Records contained in a dataset:
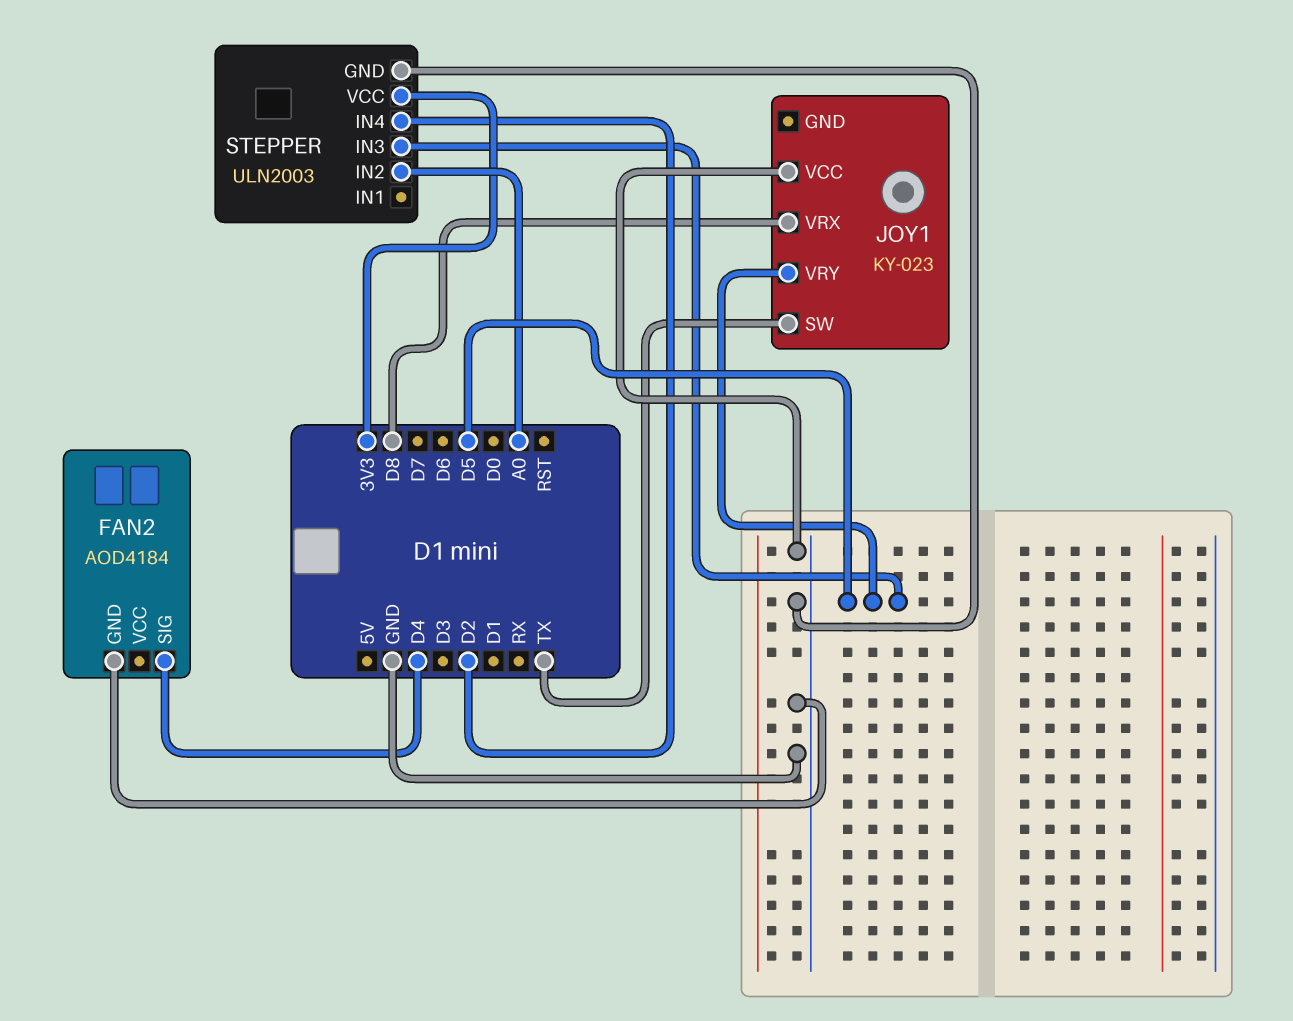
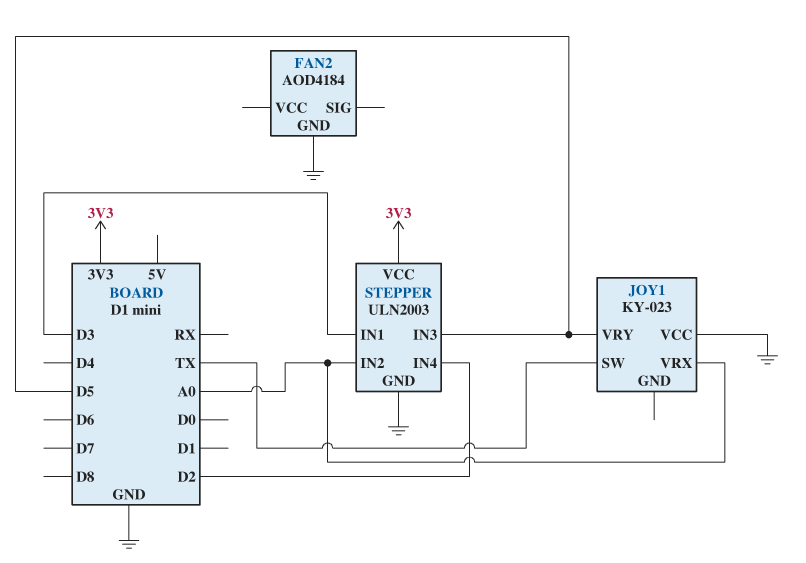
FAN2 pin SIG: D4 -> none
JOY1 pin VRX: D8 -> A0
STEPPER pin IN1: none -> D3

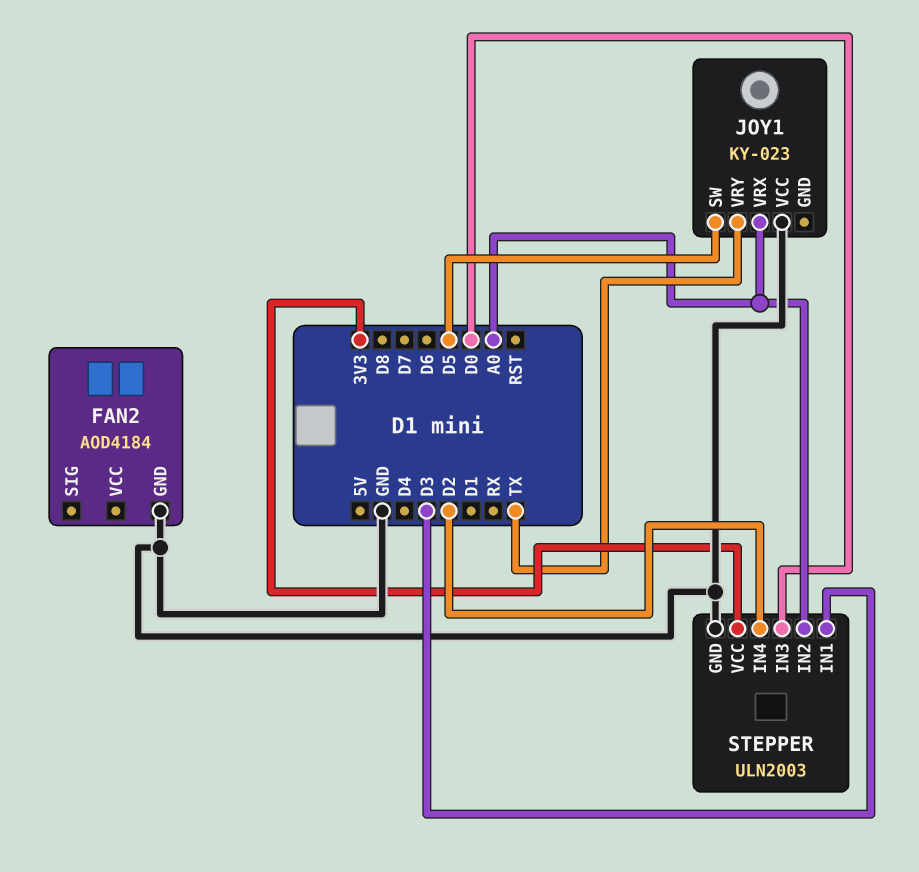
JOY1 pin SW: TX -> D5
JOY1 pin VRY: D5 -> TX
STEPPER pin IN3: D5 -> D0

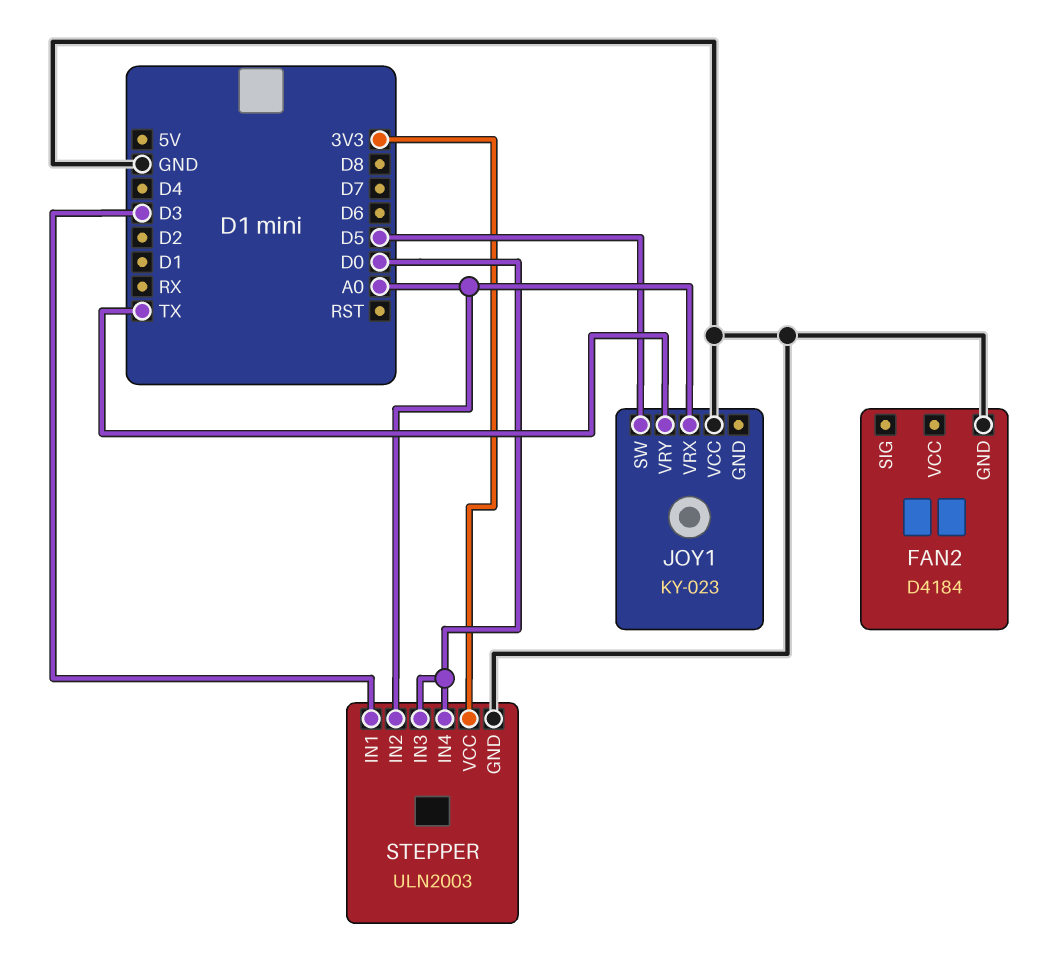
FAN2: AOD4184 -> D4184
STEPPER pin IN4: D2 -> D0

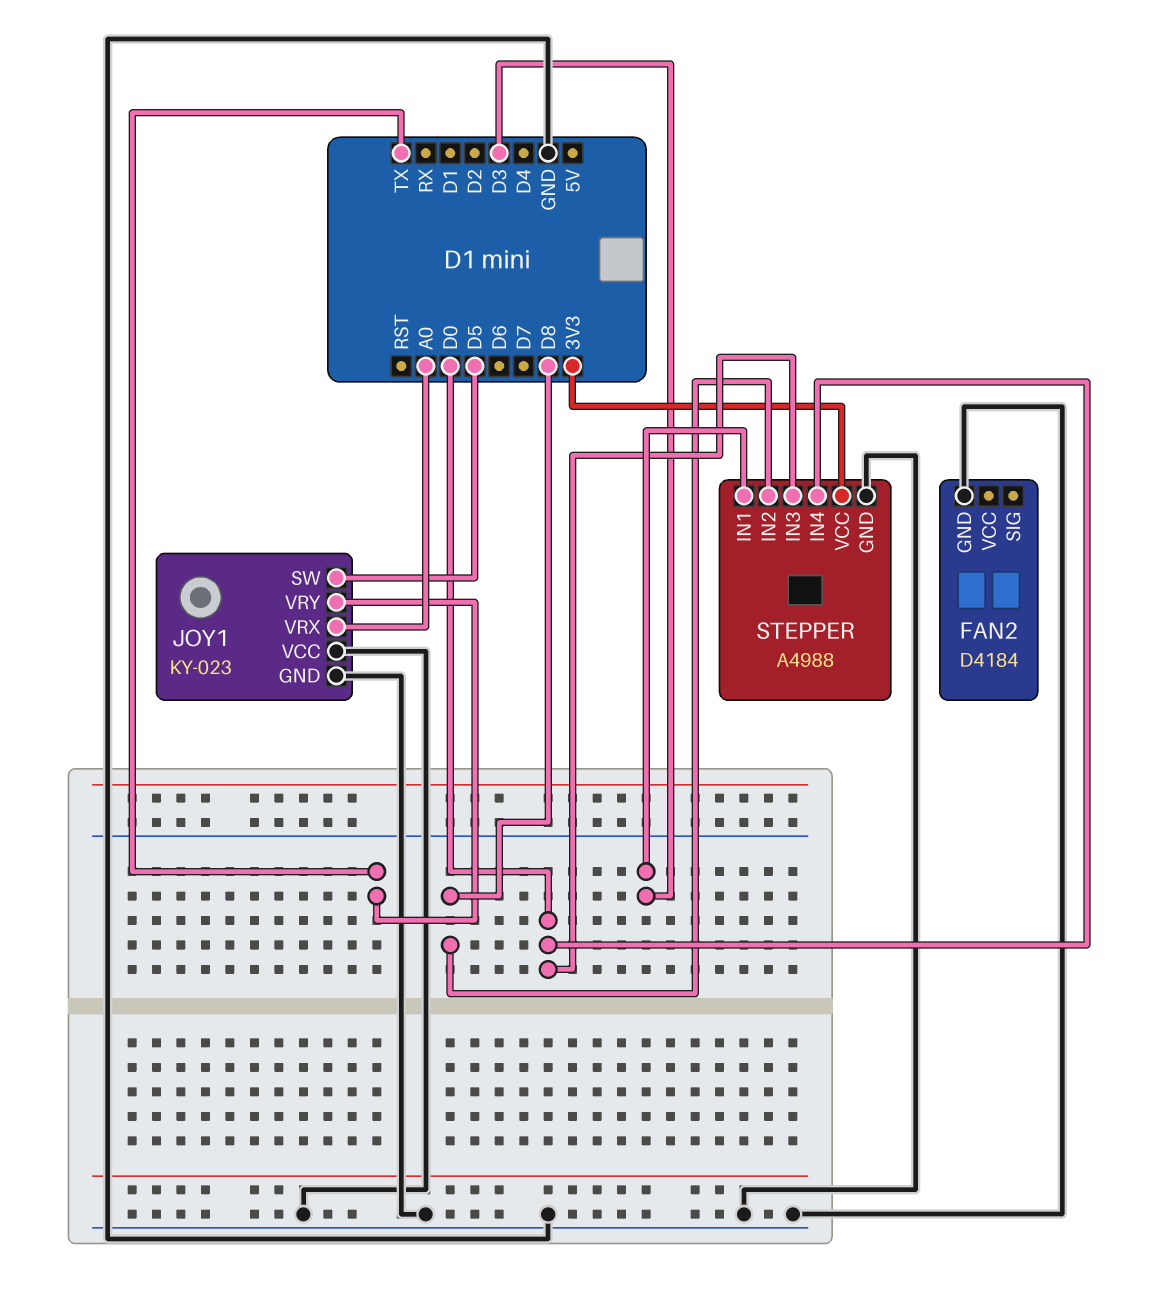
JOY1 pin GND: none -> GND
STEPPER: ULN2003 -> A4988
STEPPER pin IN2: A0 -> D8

▸ DIRECTIONS FOR THIS TASK
Apart from the pictures, every line of the data above should be given again exactly.

▸ EXPECTED ANSWER
FAN2 pin SIG: D4 -> none
JOY1 pin VRX: D8 -> A0
STEPPER pin IN1: none -> D3

JOY1 pin SW: TX -> D5
JOY1 pin VRY: D5 -> TX
STEPPER pin IN3: D5 -> D0

FAN2: AOD4184 -> D4184
STEPPER pin IN4: D2 -> D0

JOY1 pin GND: none -> GND
STEPPER: ULN2003 -> A4988
STEPPER pin IN2: A0 -> D8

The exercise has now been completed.